DATA EXTRACTS Block Start
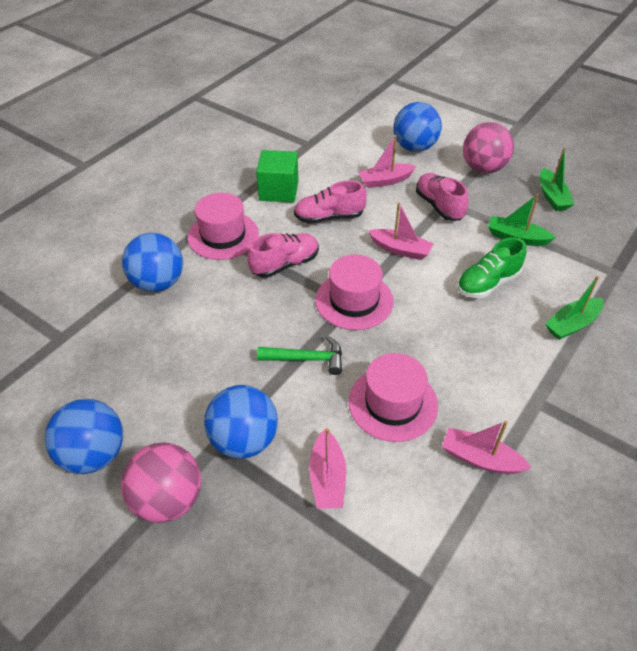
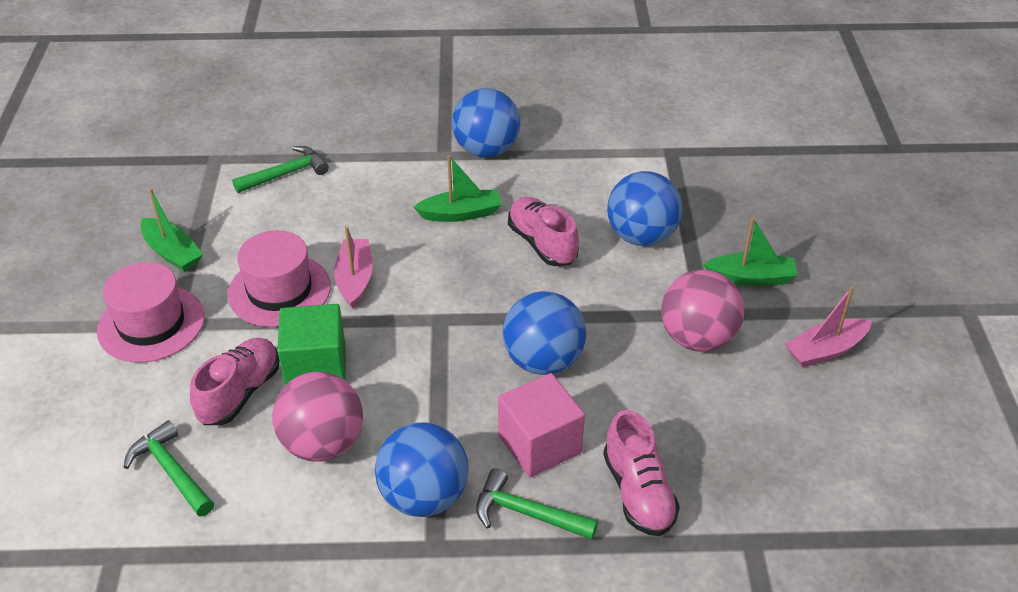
green hammer: 1 -> 3
green shoe: 1 -> 0
pink boat: 4 -> 2
pink cube: 0 -> 1
pink hat: 3 -> 2

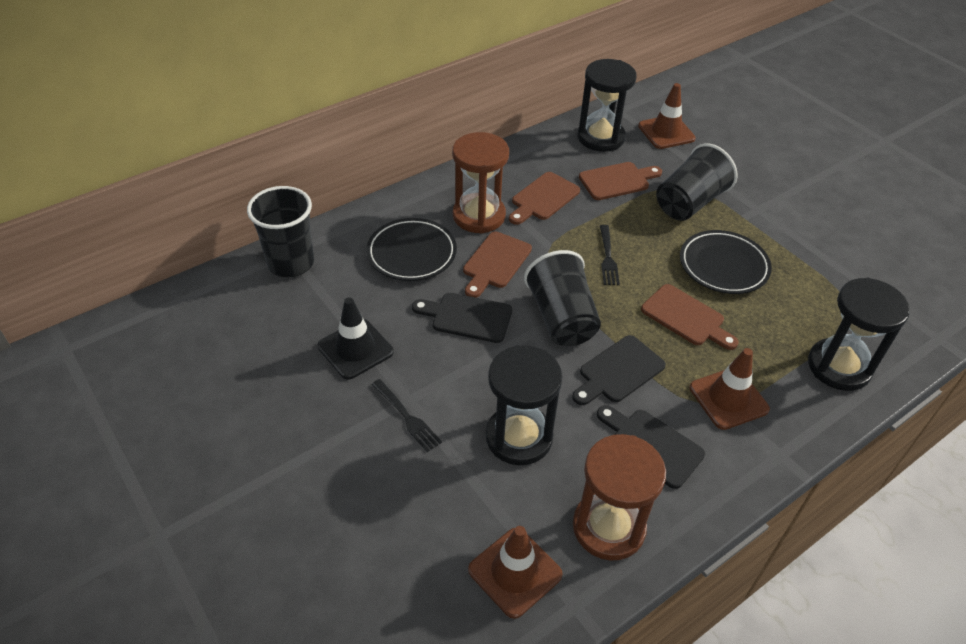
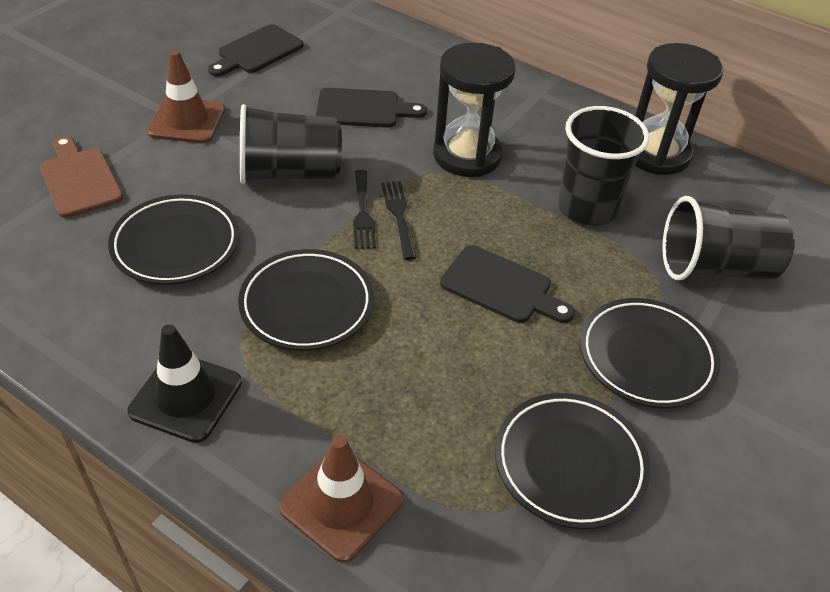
black hourglass: 3 -> 2
black plate: 2 -> 4
brown cutting board: 4 -> 1
brown hourglass: 2 -> 0
brown traffic cone: 3 -> 2

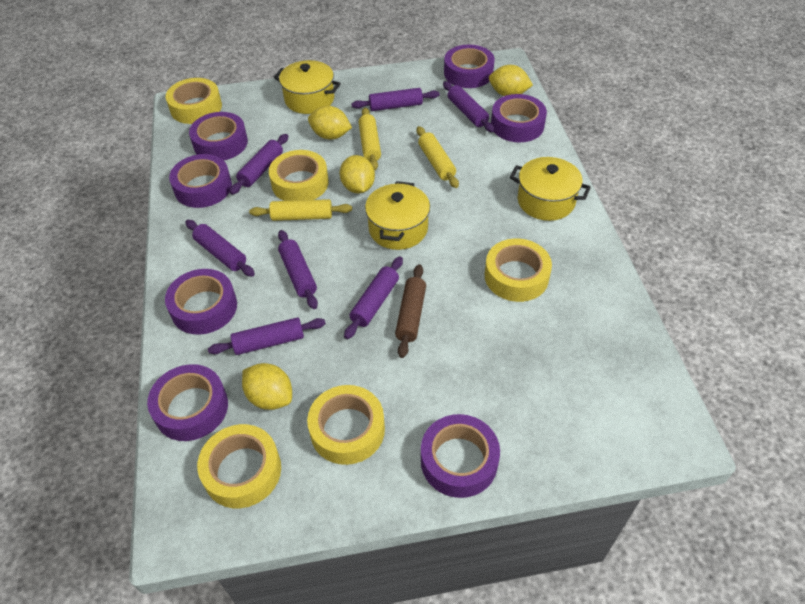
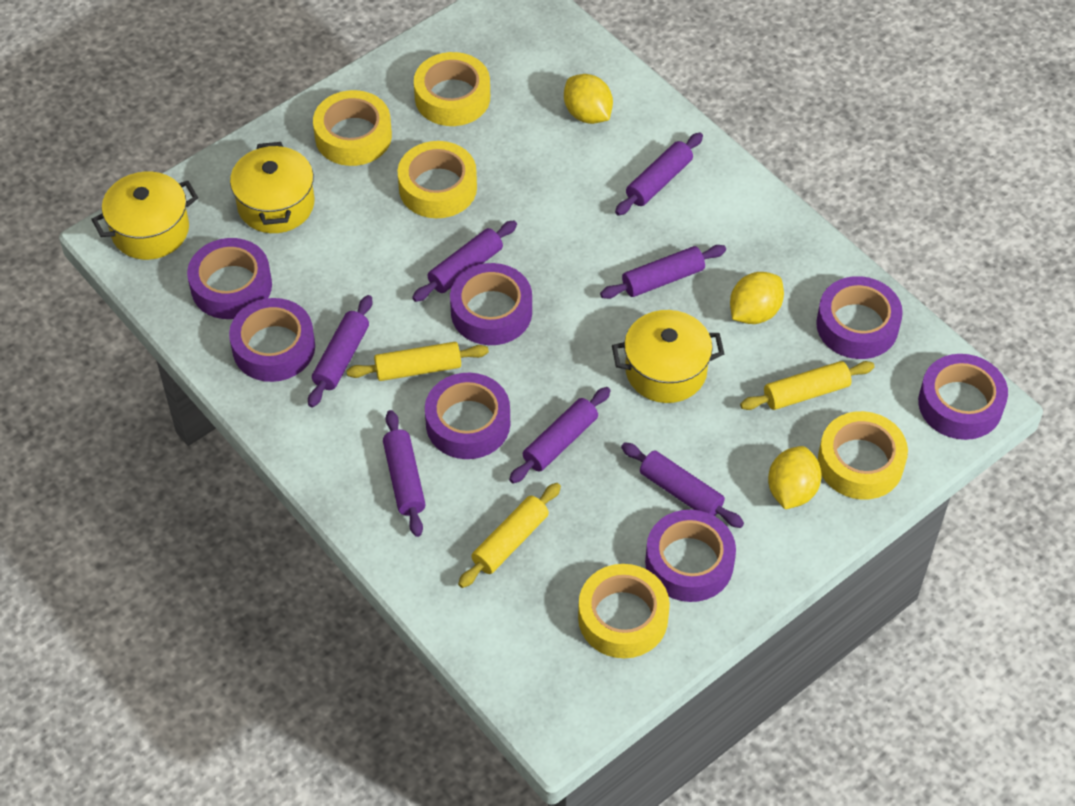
brown rolling pin: 1 -> 0
yellow lemon: 4 -> 3

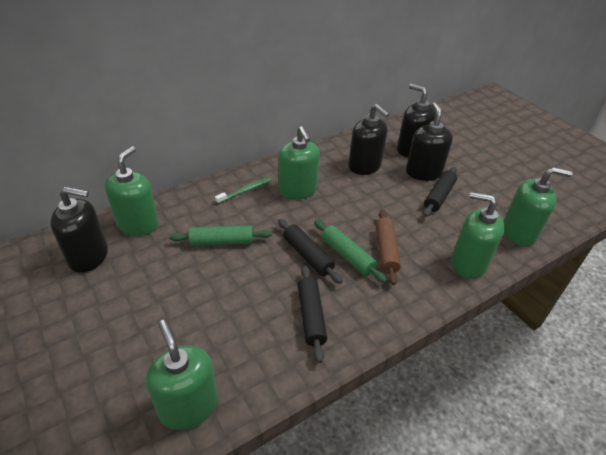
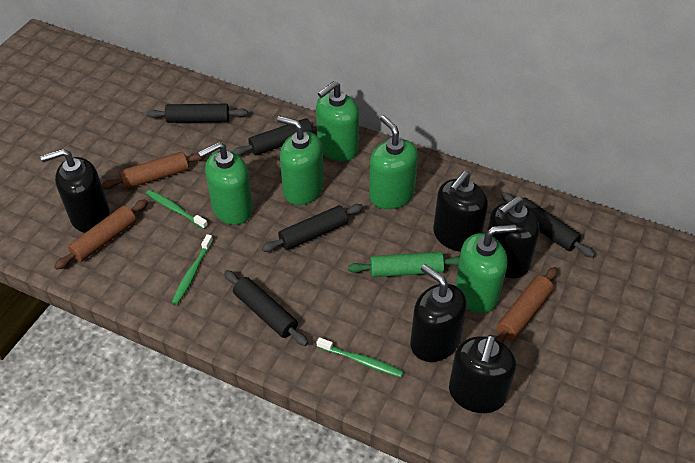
black rolling pin: 3 -> 5
black soap dispenser: 4 -> 5
brown rolling pin: 1 -> 3
green rolling pin: 2 -> 1
green toothbrush: 1 -> 3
DATA EXTRACTS Block End
- **EXERCISE**: Beginning with the line that contains "black soap dispenser: 4 -> 5", return every line through the end of the data above, exactly as written.

- **ANSWER BOX**:
black soap dispenser: 4 -> 5
brown rolling pin: 1 -> 3
green rolling pin: 2 -> 1
green toothbrush: 1 -> 3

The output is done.